• _What you will do_:
Write the records out again exactly as they read, dropping any picture they hold.

• _Provided information_:
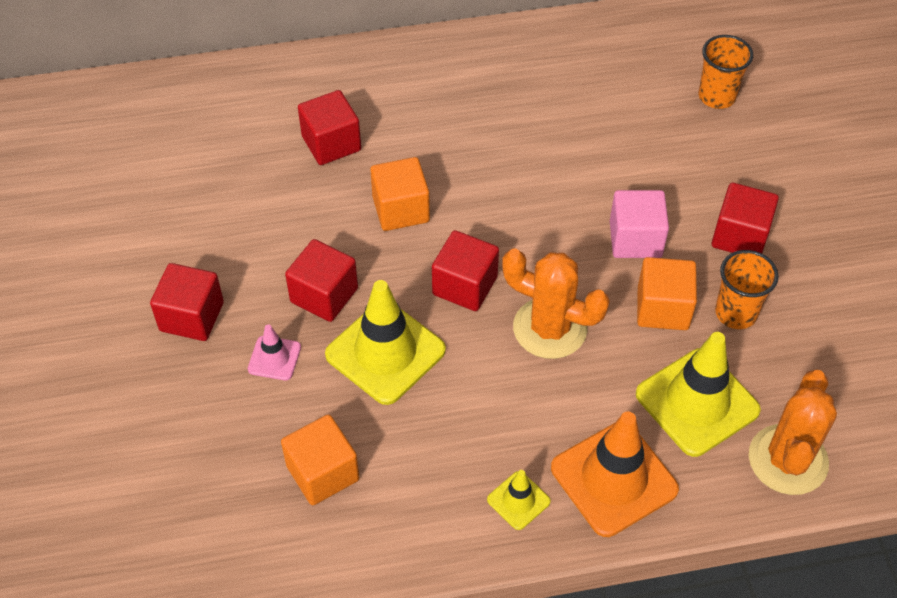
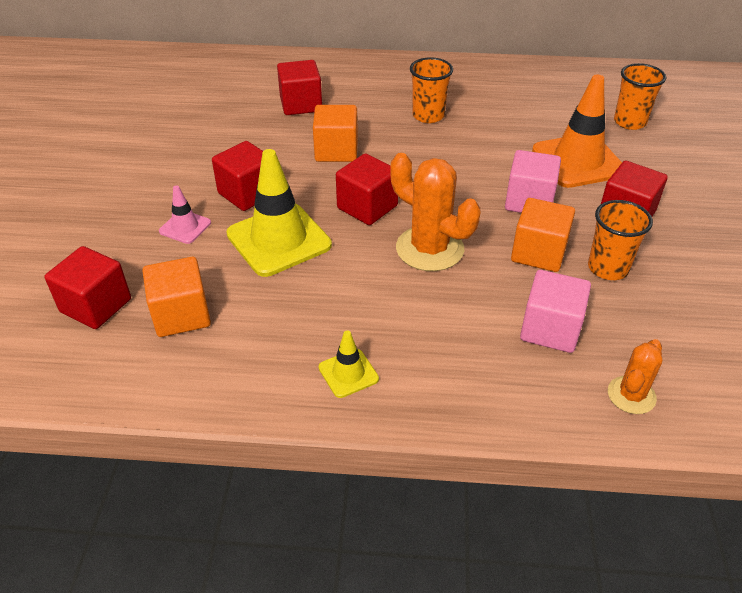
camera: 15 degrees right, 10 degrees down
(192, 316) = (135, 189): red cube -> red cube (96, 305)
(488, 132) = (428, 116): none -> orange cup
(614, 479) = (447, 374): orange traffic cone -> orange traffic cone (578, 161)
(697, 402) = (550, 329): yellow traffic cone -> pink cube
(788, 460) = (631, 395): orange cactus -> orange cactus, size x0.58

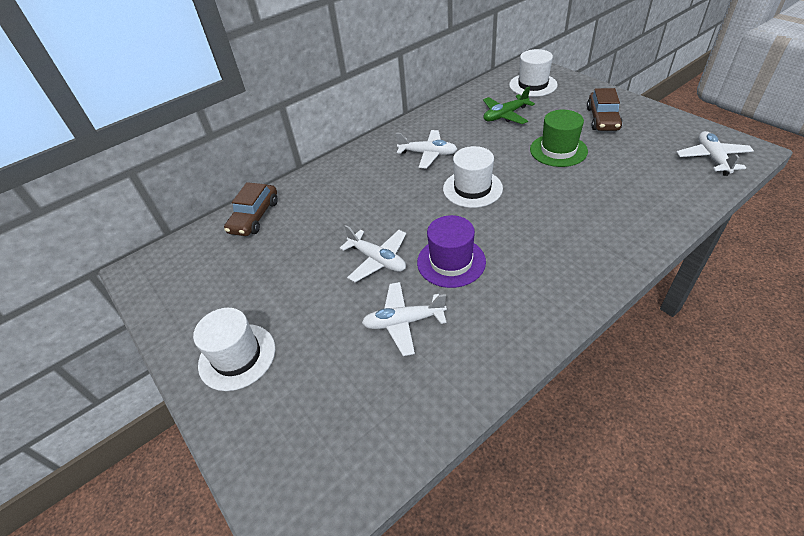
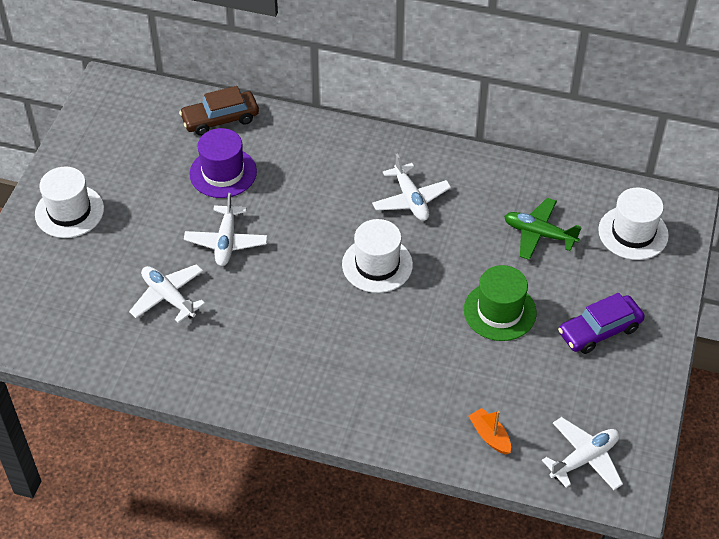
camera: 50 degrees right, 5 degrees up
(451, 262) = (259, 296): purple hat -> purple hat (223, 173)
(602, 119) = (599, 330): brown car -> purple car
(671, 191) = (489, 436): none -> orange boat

• _Result of this exercise_:
camera: 15 degrees right, 10 degrees down
(192, 316) = (135, 189): red cube -> red cube (96, 305)
(488, 132) = (428, 116): none -> orange cup
(614, 479) = (447, 374): orange traffic cone -> orange traffic cone (578, 161)
(697, 402) = (550, 329): yellow traffic cone -> pink cube
(788, 460) = (631, 395): orange cactus -> orange cactus, size x0.58

camera: 50 degrees right, 5 degrees up
(451, 262) = (259, 296): purple hat -> purple hat (223, 173)
(602, 119) = (599, 330): brown car -> purple car
(671, 191) = (489, 436): none -> orange boat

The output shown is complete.